TASK OBJECTIVE.
Extract the opening line of the entries and every line after it, stopping at and including the line that contains "yellow key |". Do not include pictures.

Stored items
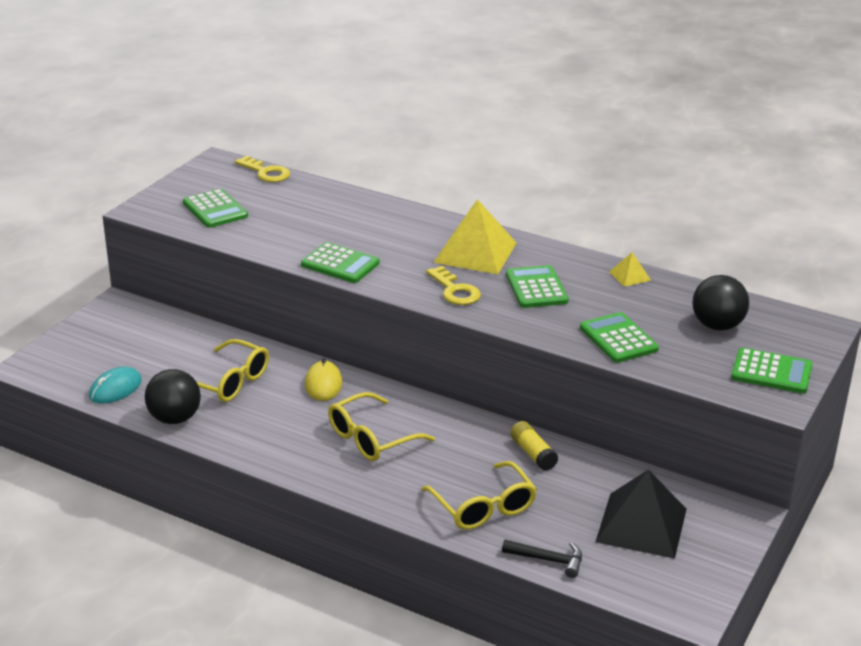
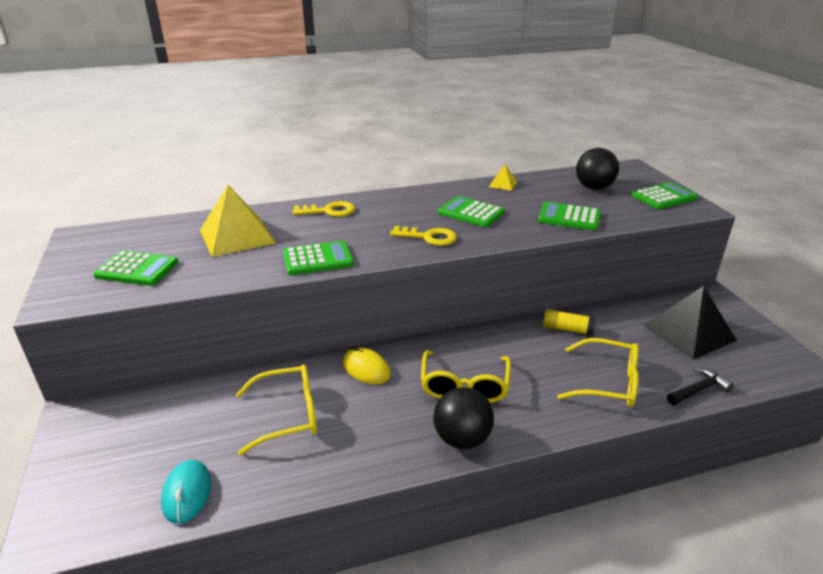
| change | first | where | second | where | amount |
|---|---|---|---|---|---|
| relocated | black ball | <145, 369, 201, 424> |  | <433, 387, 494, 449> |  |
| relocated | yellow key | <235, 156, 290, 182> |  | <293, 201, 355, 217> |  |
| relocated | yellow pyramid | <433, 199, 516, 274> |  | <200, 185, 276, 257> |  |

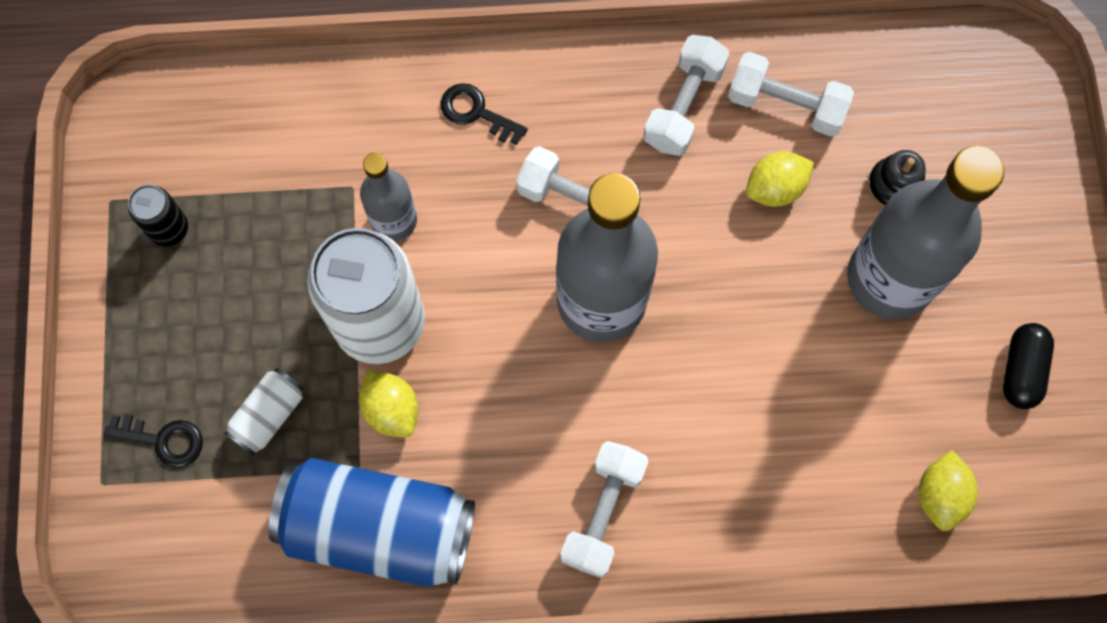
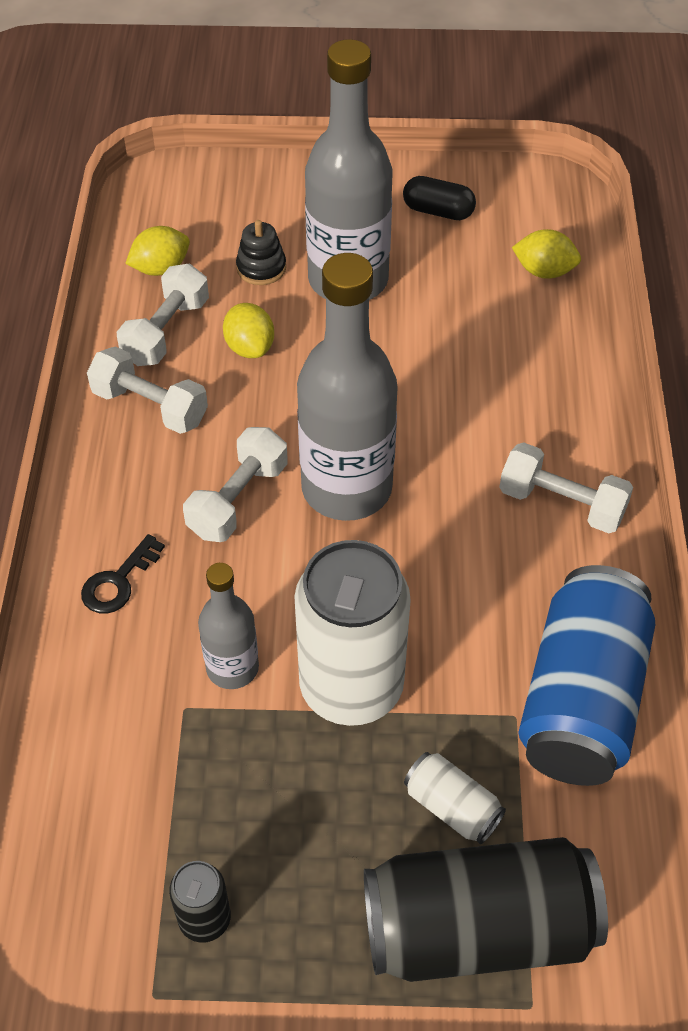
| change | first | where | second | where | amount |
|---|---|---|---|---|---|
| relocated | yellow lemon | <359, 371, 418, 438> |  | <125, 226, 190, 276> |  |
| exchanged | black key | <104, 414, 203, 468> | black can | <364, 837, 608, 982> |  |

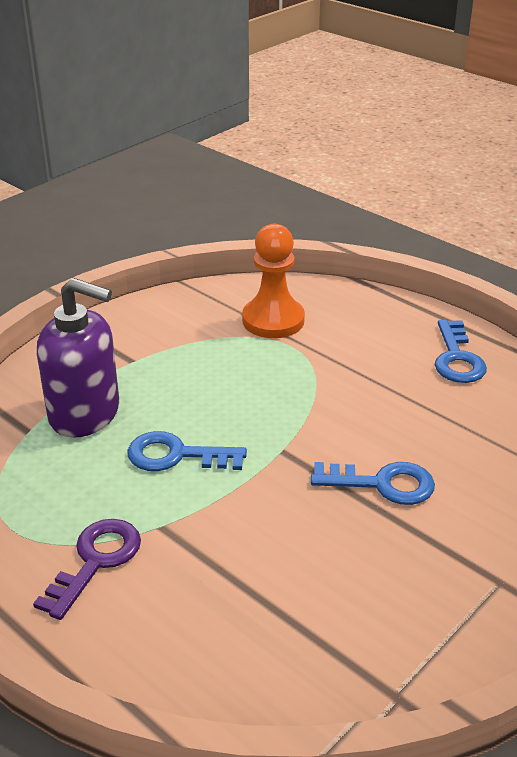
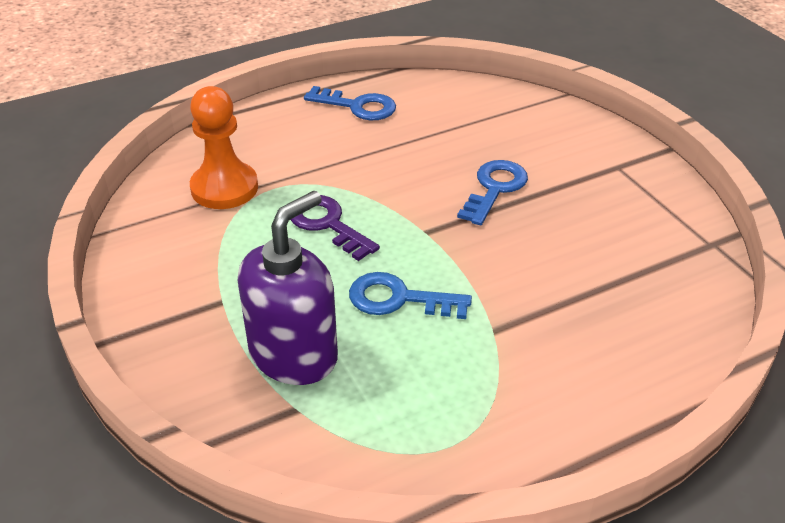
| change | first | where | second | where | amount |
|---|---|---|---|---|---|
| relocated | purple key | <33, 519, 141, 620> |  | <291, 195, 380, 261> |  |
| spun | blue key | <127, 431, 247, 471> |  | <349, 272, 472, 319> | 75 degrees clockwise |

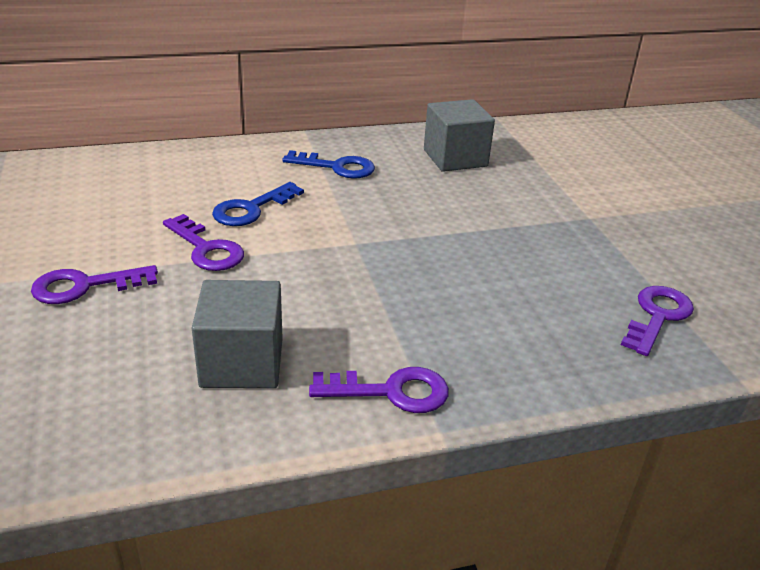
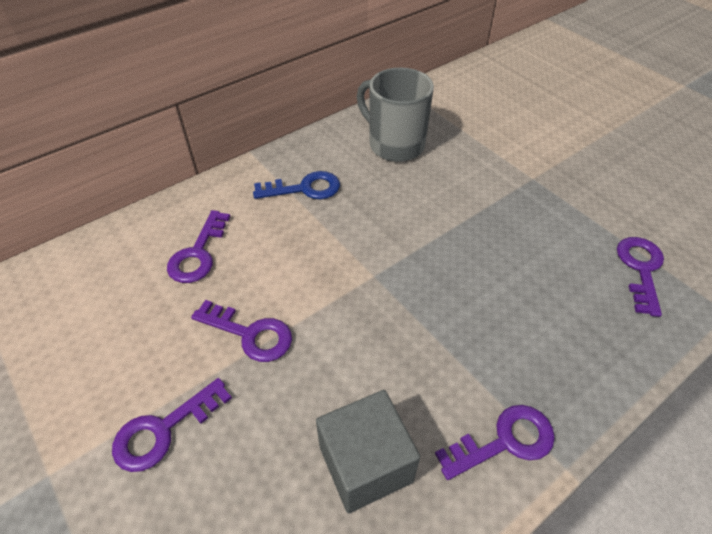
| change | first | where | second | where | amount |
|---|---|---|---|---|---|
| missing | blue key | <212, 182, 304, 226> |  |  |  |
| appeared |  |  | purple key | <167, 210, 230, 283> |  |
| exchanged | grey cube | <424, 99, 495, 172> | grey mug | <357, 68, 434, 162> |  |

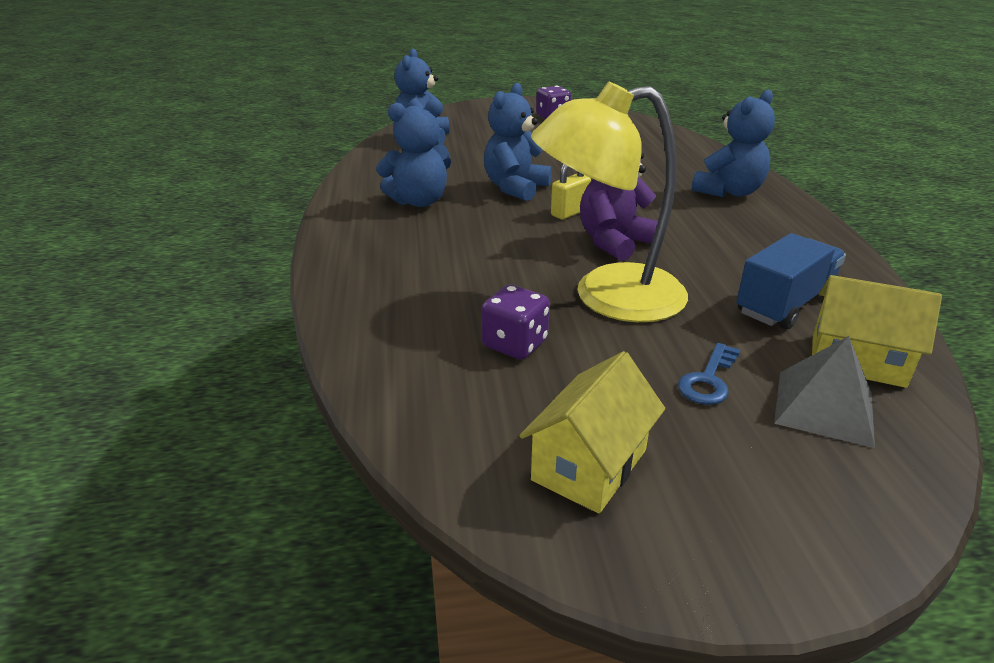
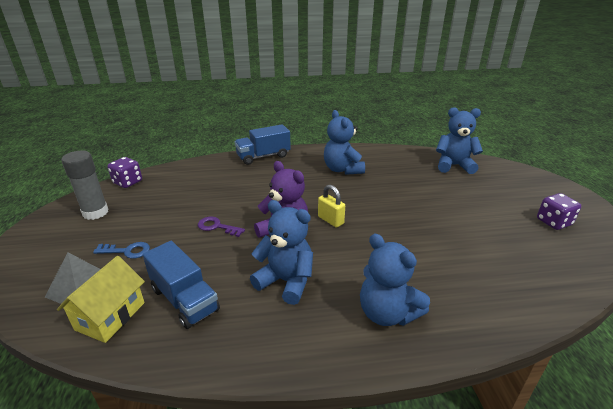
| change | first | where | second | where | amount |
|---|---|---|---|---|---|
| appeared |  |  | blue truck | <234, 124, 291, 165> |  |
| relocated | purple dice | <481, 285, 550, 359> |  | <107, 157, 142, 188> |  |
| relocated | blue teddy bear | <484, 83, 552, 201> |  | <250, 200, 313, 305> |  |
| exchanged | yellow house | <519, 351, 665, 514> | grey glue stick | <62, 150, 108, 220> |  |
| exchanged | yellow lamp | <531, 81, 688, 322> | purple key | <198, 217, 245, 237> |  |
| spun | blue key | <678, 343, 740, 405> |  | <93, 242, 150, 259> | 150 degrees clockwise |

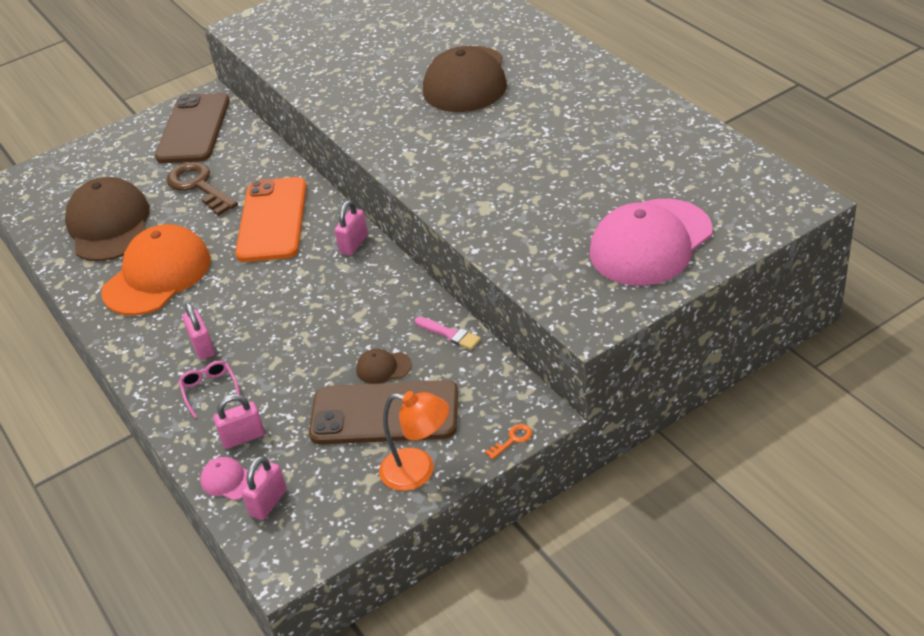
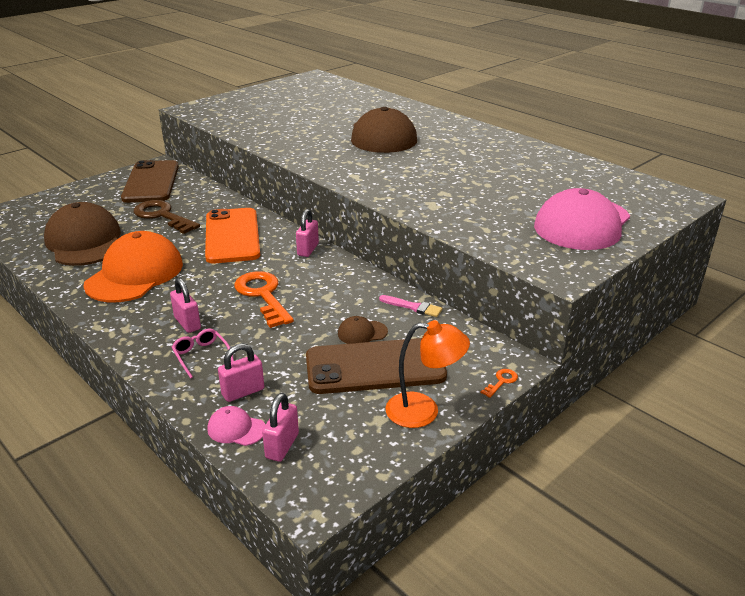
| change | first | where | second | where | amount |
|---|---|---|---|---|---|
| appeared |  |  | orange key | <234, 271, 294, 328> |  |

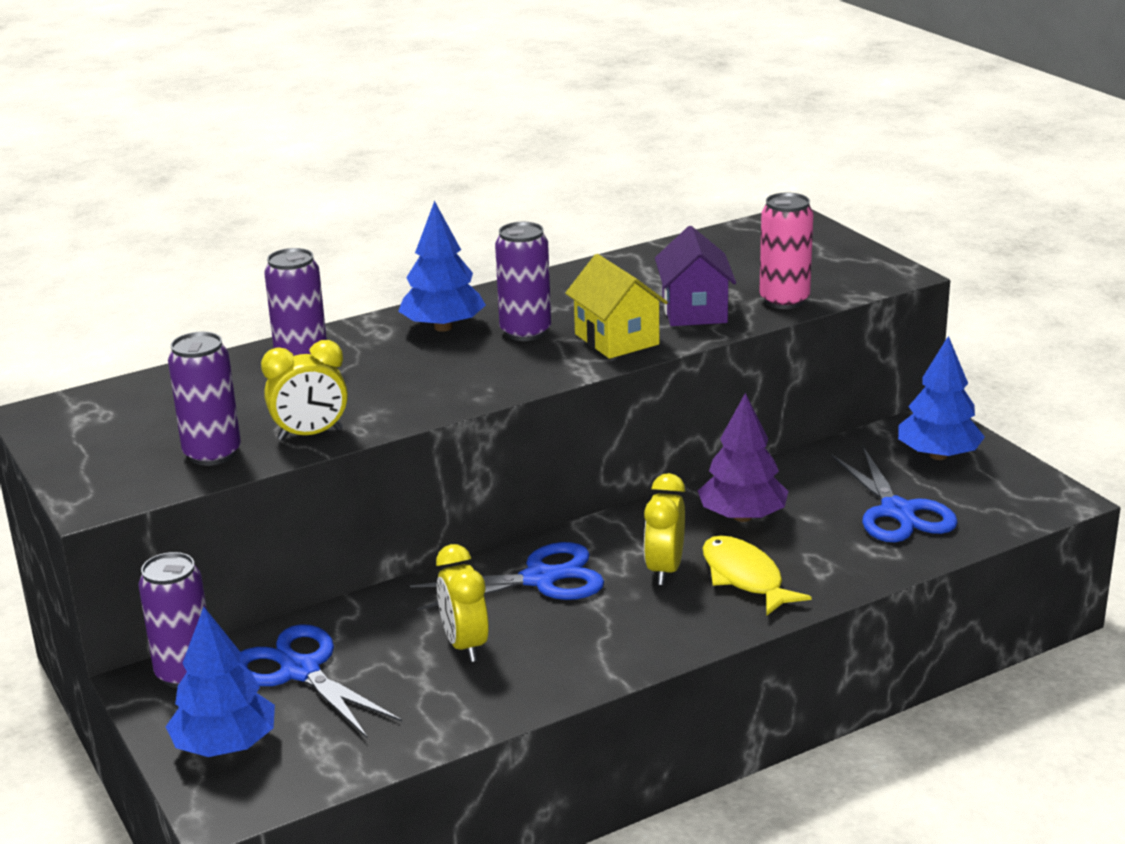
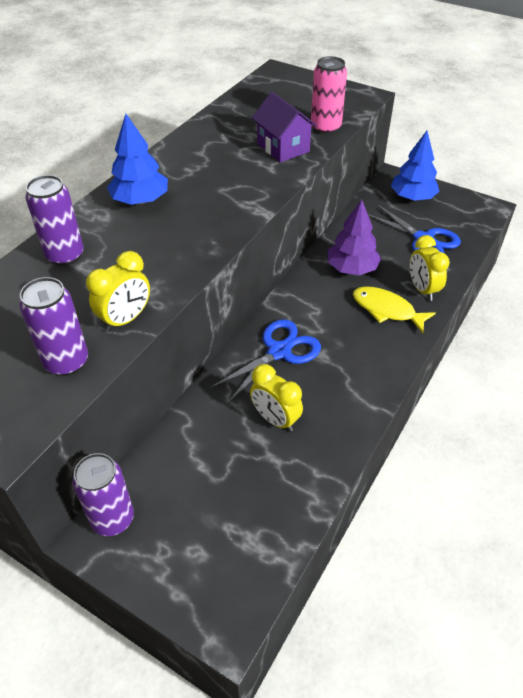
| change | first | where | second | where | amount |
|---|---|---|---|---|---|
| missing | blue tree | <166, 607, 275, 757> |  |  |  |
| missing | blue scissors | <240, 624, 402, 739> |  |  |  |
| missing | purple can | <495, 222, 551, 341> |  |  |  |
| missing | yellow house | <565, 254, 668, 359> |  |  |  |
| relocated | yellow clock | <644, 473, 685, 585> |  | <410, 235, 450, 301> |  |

REPLY TO THE TASK.
| change | first | where | second | where | amount |
|---|---|---|---|---|---|
| relocated | black ball | <145, 369, 201, 424> |  | <433, 387, 494, 449> |  |
| relocated | yellow key | <235, 156, 290, 182> |  | <293, 201, 355, 217> |  |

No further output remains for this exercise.